> What you should do
Give back the whole listing word for word and skip each picture.

> Exercise inputs
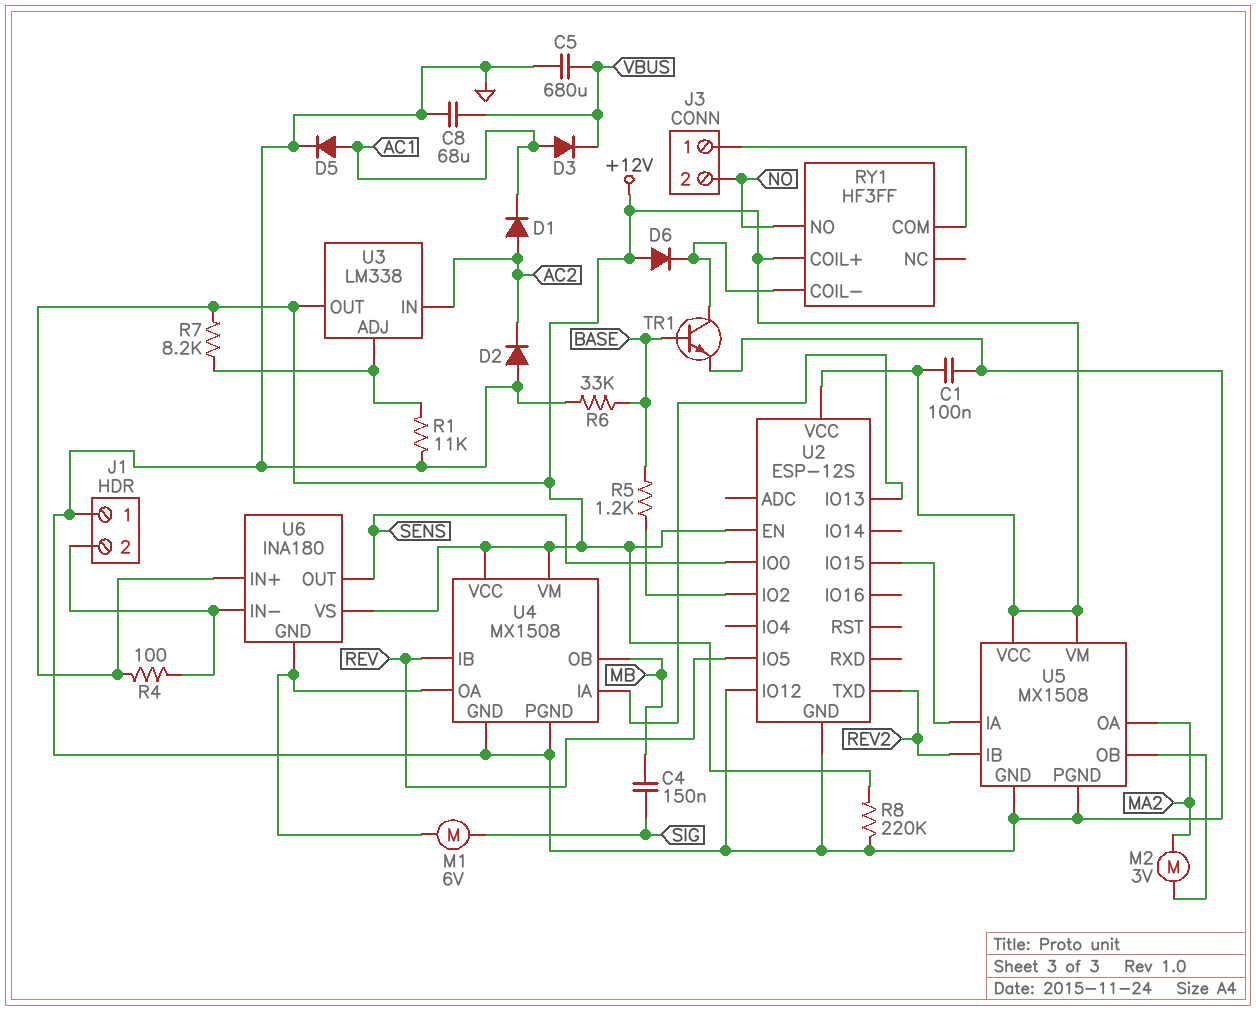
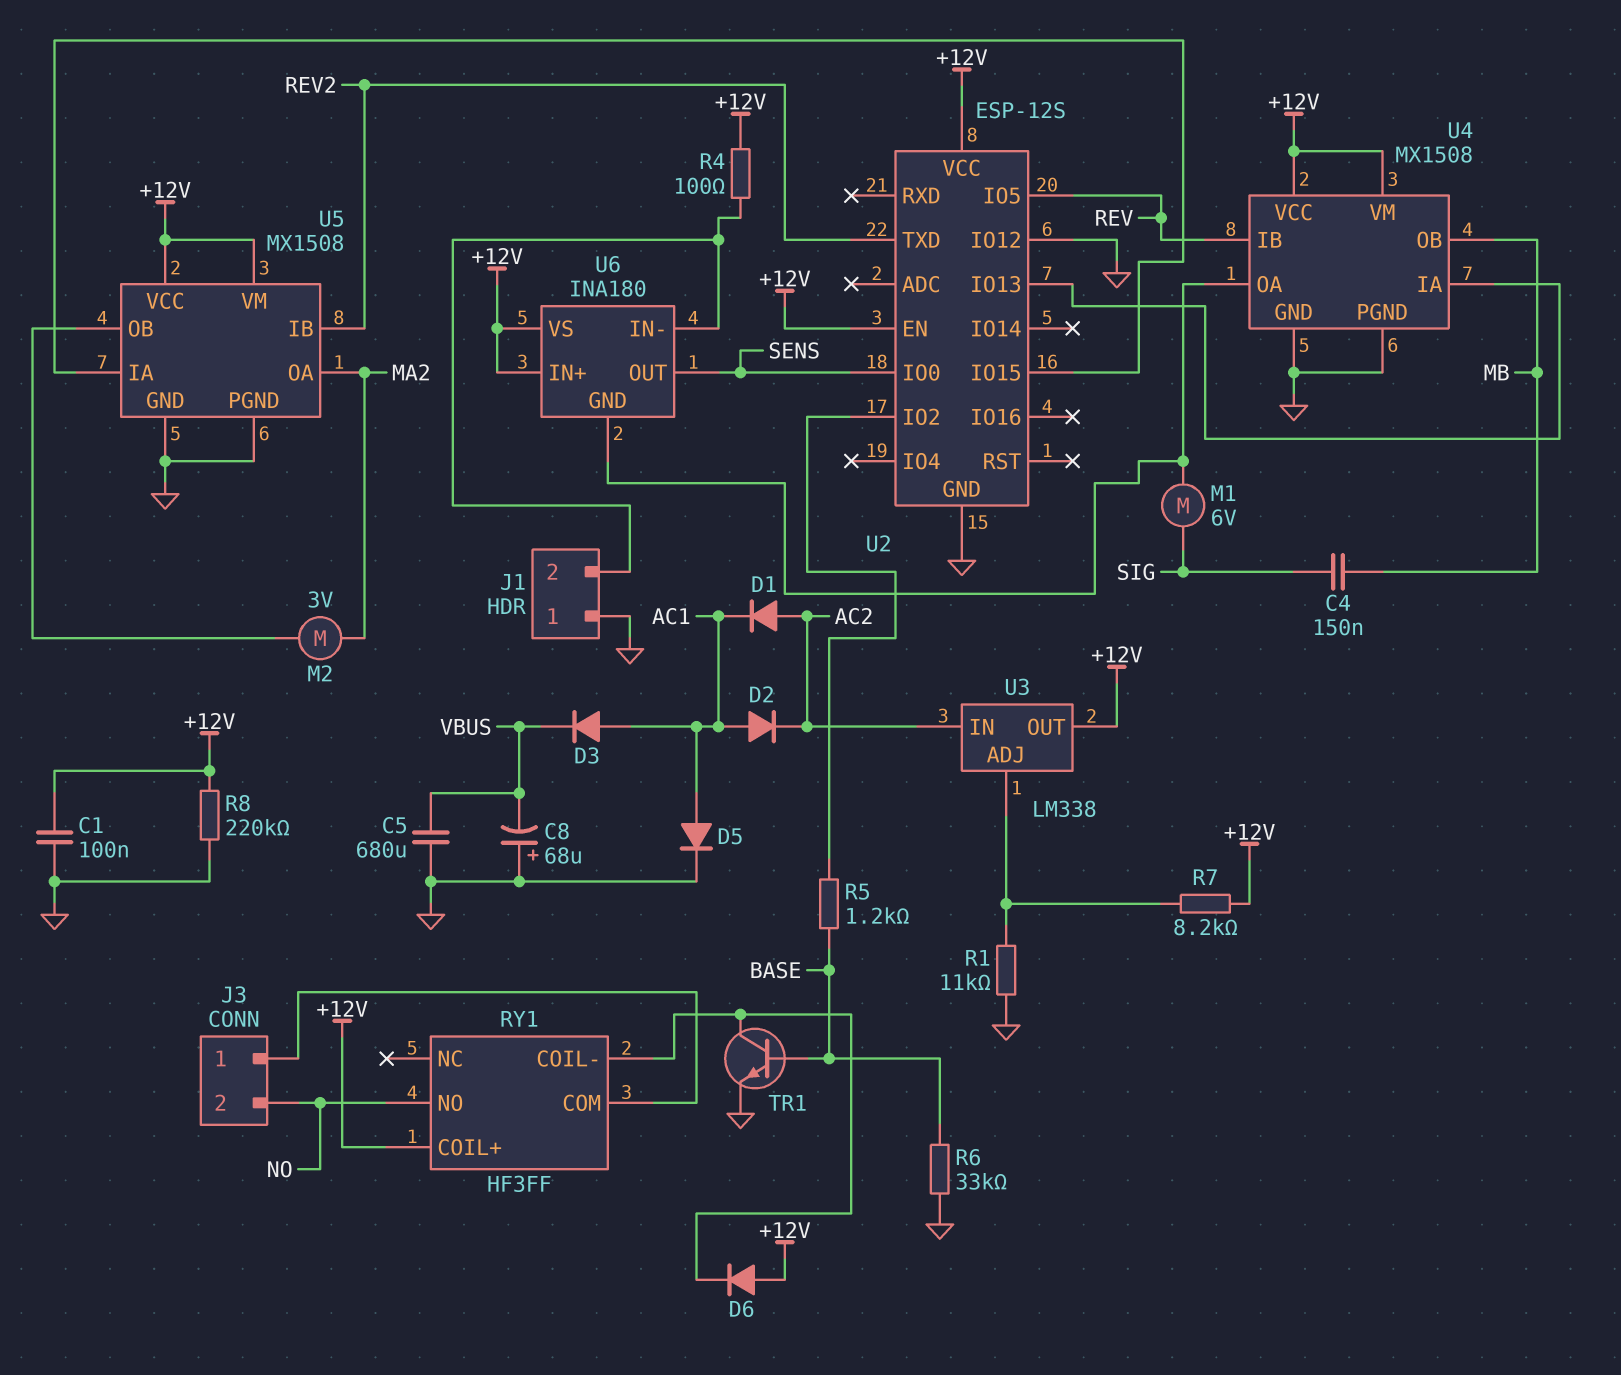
C8: 68uF (GND, VBUS) -> 68uF (plus GND, minus VBUS)
D2: diode (A GND, K AC2) -> diode (A AC1, K AC2)

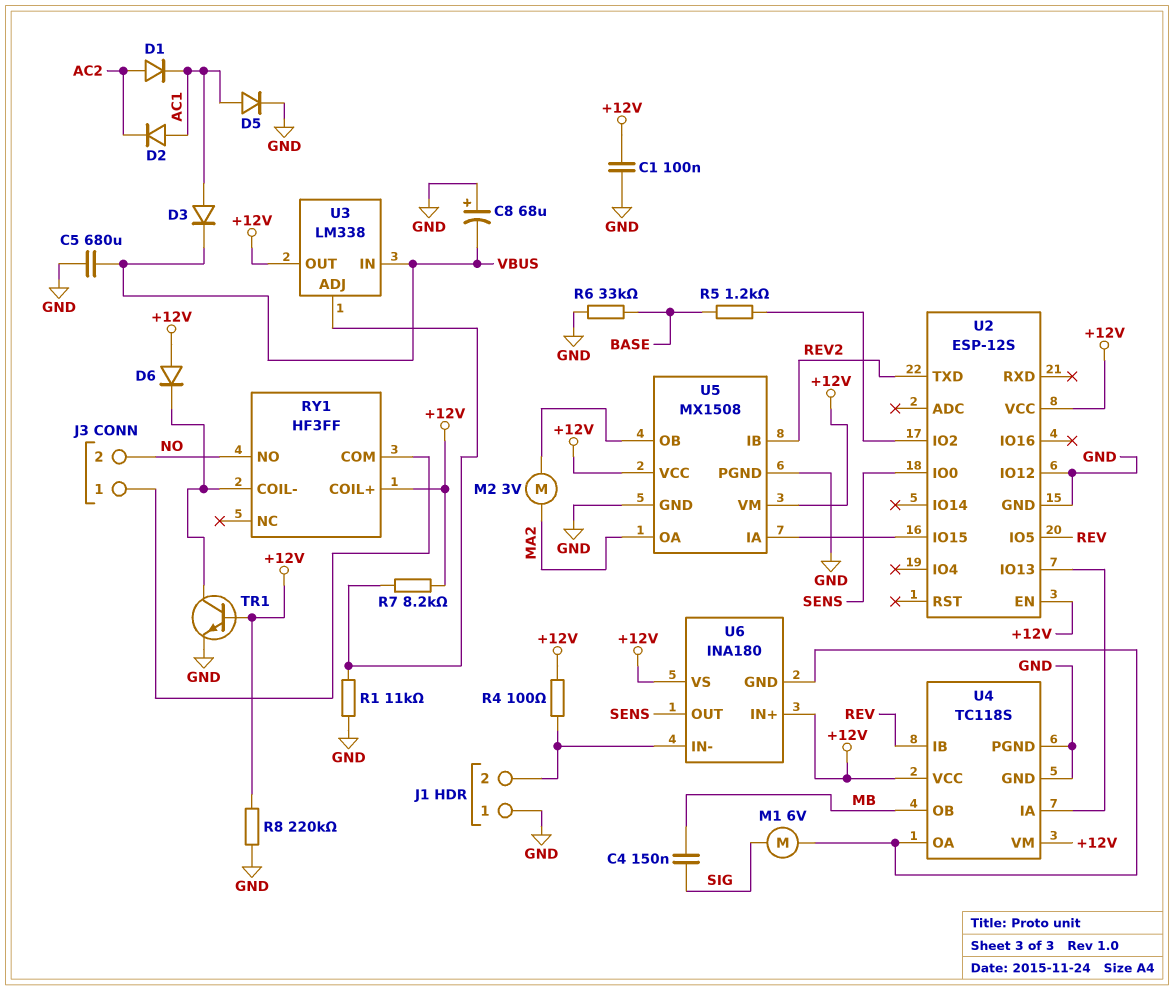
TR1: NPN (B BASE, C RY1/COIL-, E GND) -> NPN (B +12V, C RY1/COIL-, E GND)
U3 pin IN: AC2 -> VBUS
U4: MX1508 -> TC118S

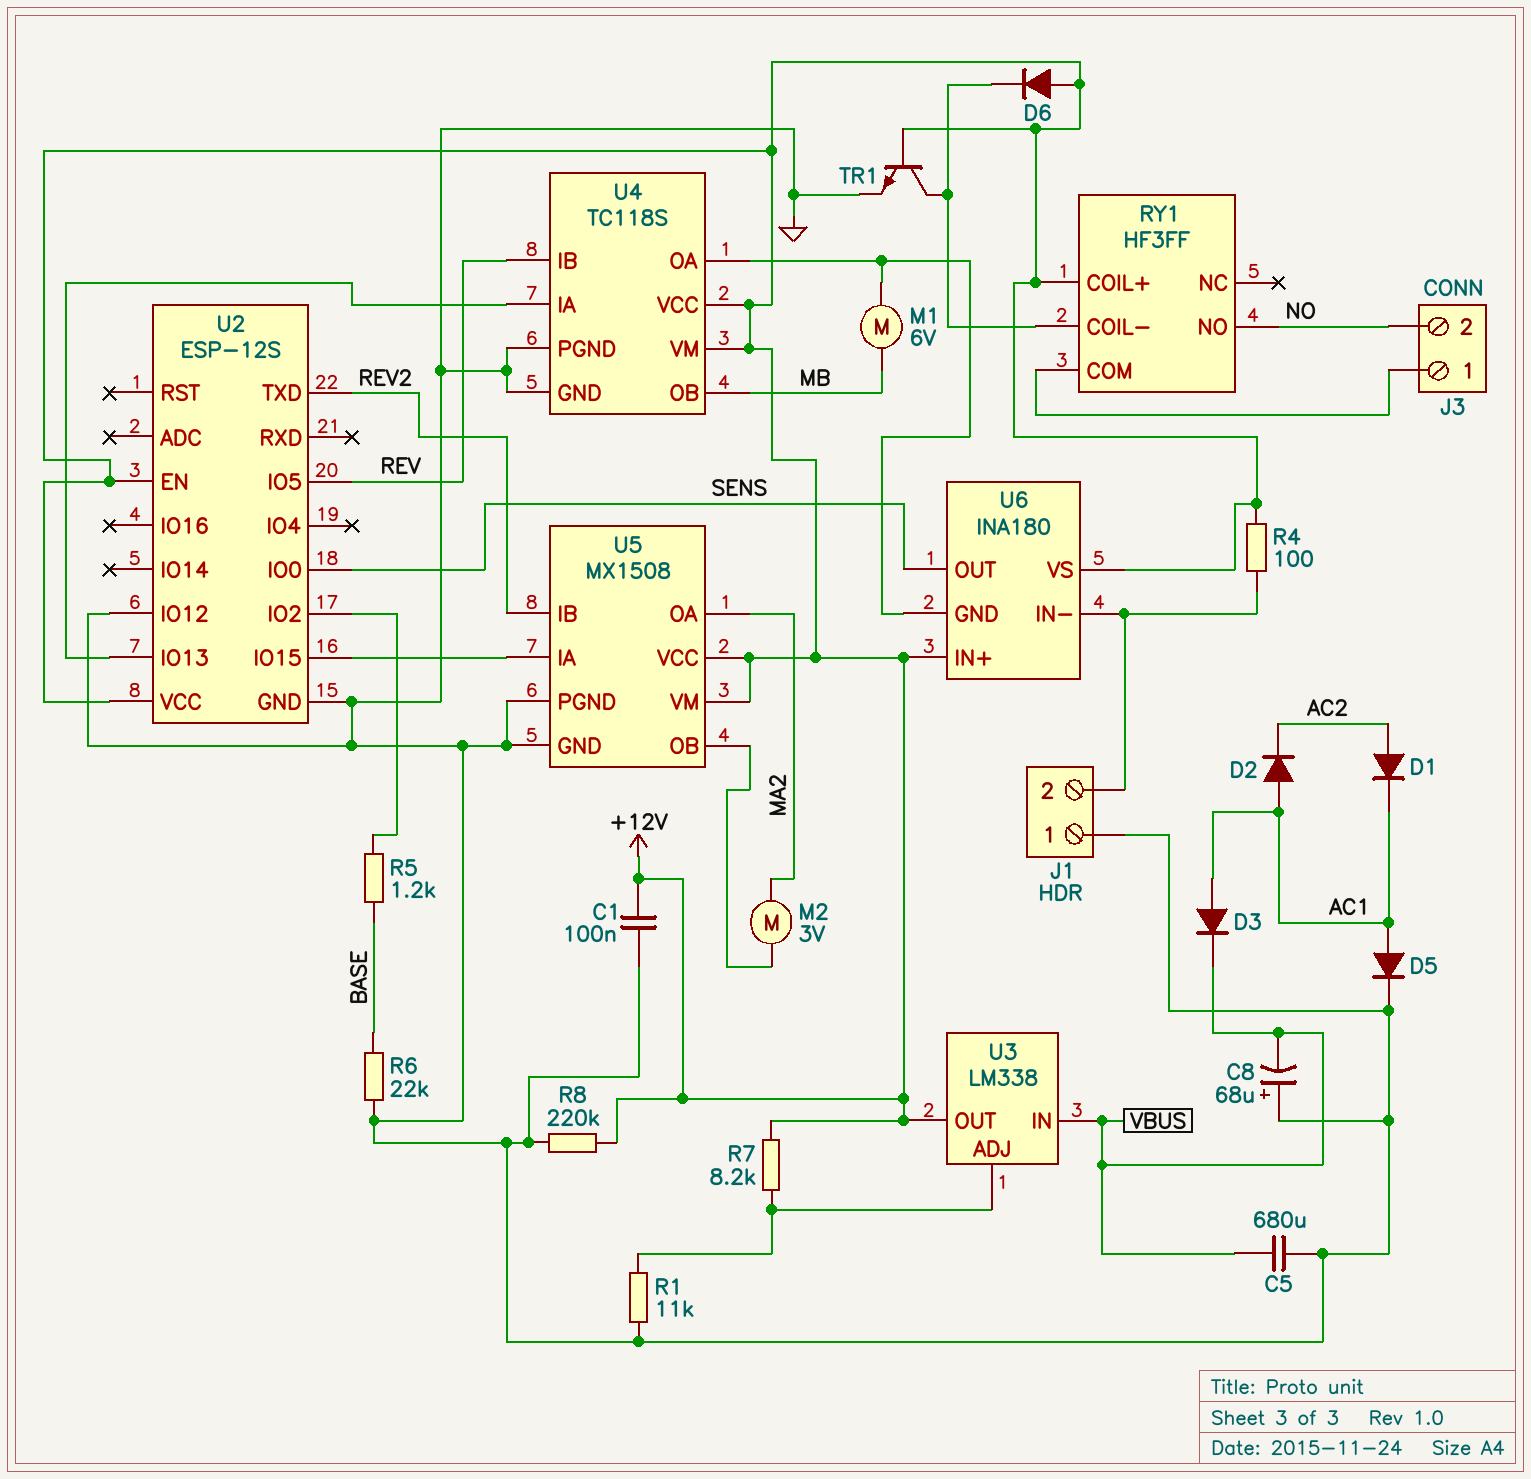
C4: 150nF (MB, SIG) -> none
M1: motor 6V (SIG, U4/OA) -> motor 6V (MB, U4/OA)
R6: 33k (BASE, GND) -> 22k (BASE, GND)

> Completed exercise
C8: 68uF (GND, VBUS) -> 68uF (plus GND, minus VBUS)
D2: diode (A GND, K AC2) -> diode (A AC1, K AC2)

TR1: NPN (B BASE, C RY1/COIL-, E GND) -> NPN (B +12V, C RY1/COIL-, E GND)
U3 pin IN: AC2 -> VBUS
U4: MX1508 -> TC118S

C4: 150nF (MB, SIG) -> none
M1: motor 6V (SIG, U4/OA) -> motor 6V (MB, U4/OA)
R6: 33k (BASE, GND) -> 22k (BASE, GND)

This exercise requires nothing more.